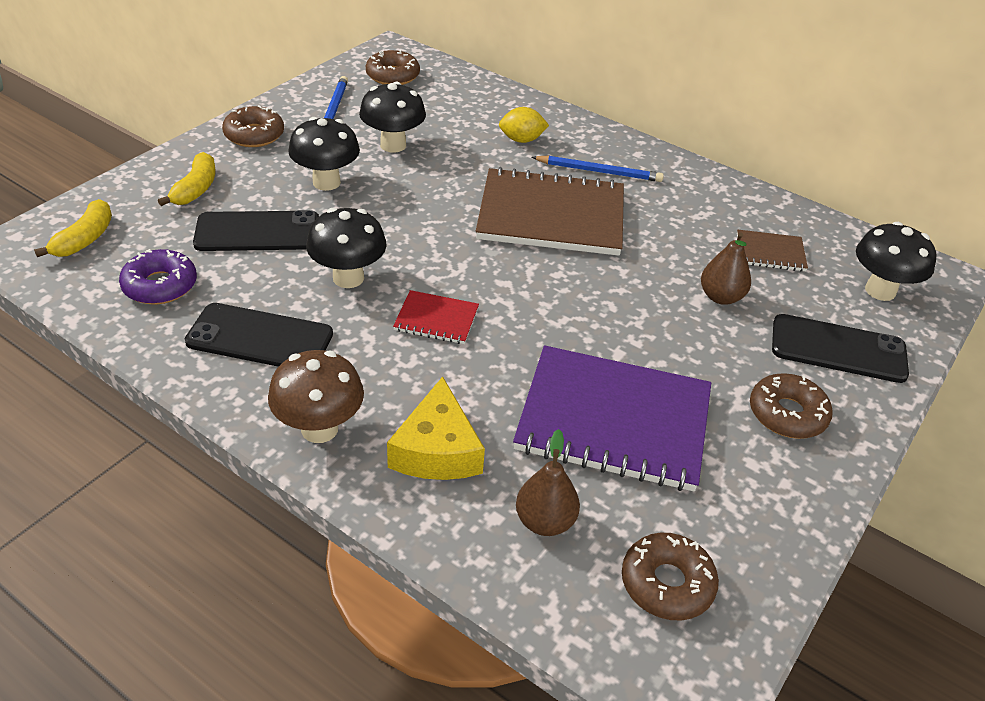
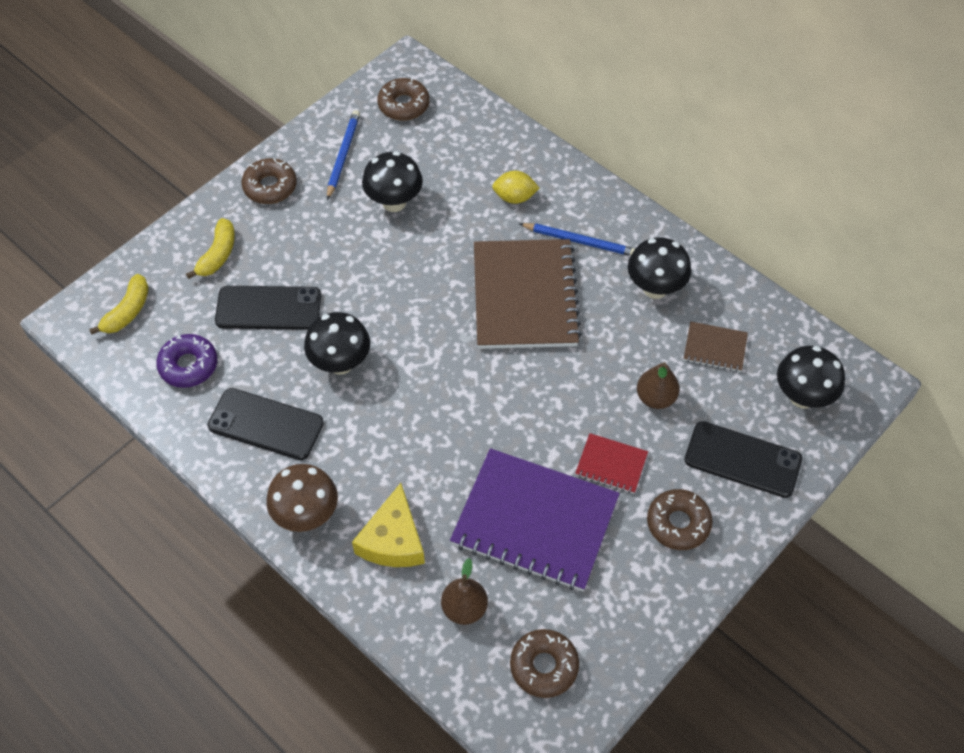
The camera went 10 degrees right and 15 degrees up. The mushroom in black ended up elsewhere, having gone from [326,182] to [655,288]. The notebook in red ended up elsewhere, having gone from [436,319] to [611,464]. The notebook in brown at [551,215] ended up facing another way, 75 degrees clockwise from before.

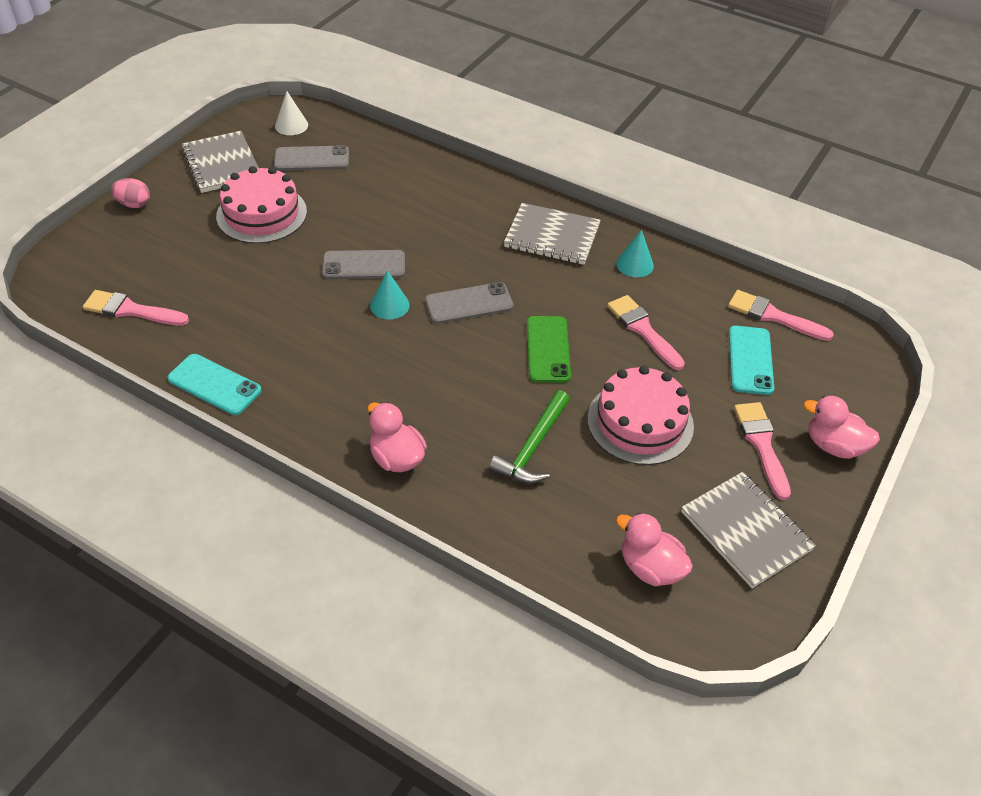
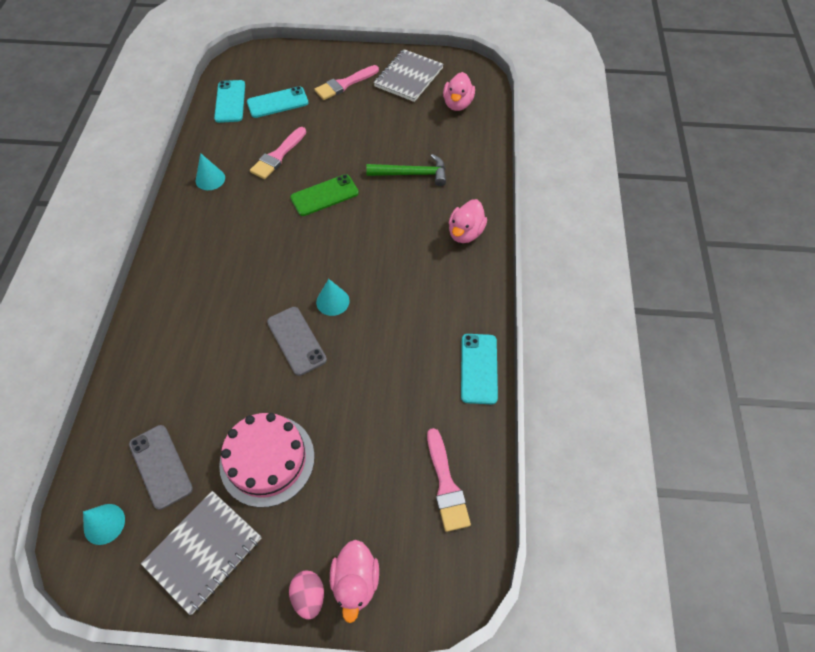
The camera went 115 degrees left and 10 degrees up. The second view lost the phone in grey at [469,303]. The second view lost the notebook in grey at [552,236]. The second view lost the cake in pink at [640,422]. The duck in pink ended up elsewhere, having gone from [833,446] to [355,582]. Where the brush in pink stood at [773,316], the phone in turquoise came to stand at [230,101]. What was the cone in white at [291,125] turned into the cone in turquoise at [104,524].

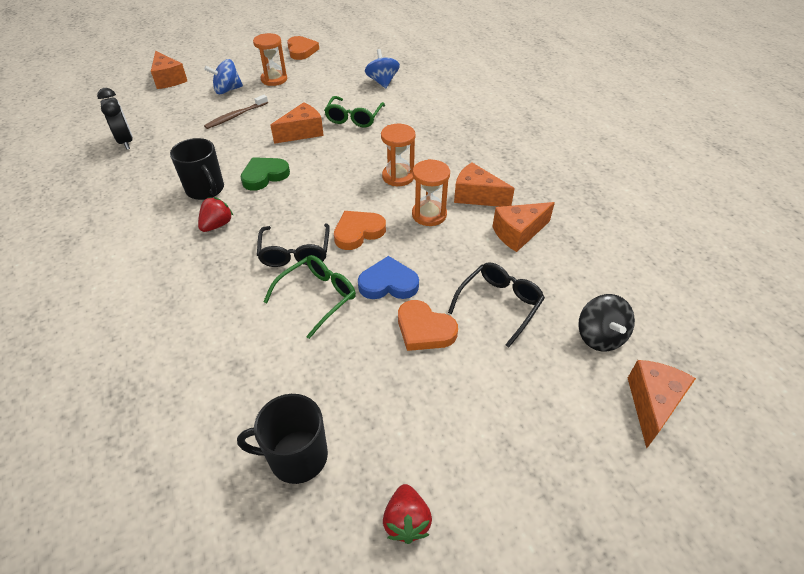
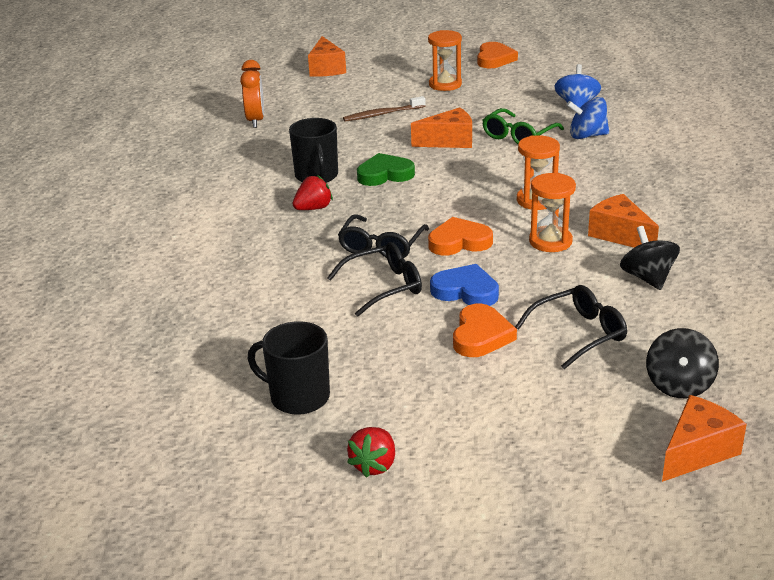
The camera went 25 degrees right and 15 degrees down. The spinning top in blue ended up elsewhere, having gone from [227,90] to [587,136]. Where the cheese in orange stood at [518,233], the spinning top in black came to stand at [647,278]. What was the clock in black at [126,141] turned into the clock in orange at [255,120]. What was the glasses in green at [317,297] turned into the glasses in black at [383,287]. The heart in orange at [424,329] ended up facing another way, 135 degrees counterclockwise from before.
|---|
From the material above, copy everything exactly but the pictures.

The camera went 10 degrees right and 15 degrees up. The mushroom in black ended up elsewhere, having gone from [326,182] to [655,288]. The notebook in red ended up elsewhere, having gone from [436,319] to [611,464]. The notebook in brown at [551,215] ended up facing another way, 75 degrees clockwise from before.

The camera went 115 degrees left and 10 degrees up. The second view lost the phone in grey at [469,303]. The second view lost the notebook in grey at [552,236]. The second view lost the cake in pink at [640,422]. The duck in pink ended up elsewhere, having gone from [833,446] to [355,582]. Where the brush in pink stood at [773,316], the phone in turquoise came to stand at [230,101]. What was the cone in white at [291,125] turned into the cone in turquoise at [104,524].

The camera went 25 degrees right and 15 degrees down. The spinning top in blue ended up elsewhere, having gone from [227,90] to [587,136]. Where the cheese in orange stood at [518,233], the spinning top in black came to stand at [647,278]. What was the clock in black at [126,141] turned into the clock in orange at [255,120]. What was the glasses in green at [317,297] turned into the glasses in black at [383,287]. The heart in orange at [424,329] ended up facing another way, 135 degrees counterclockwise from before.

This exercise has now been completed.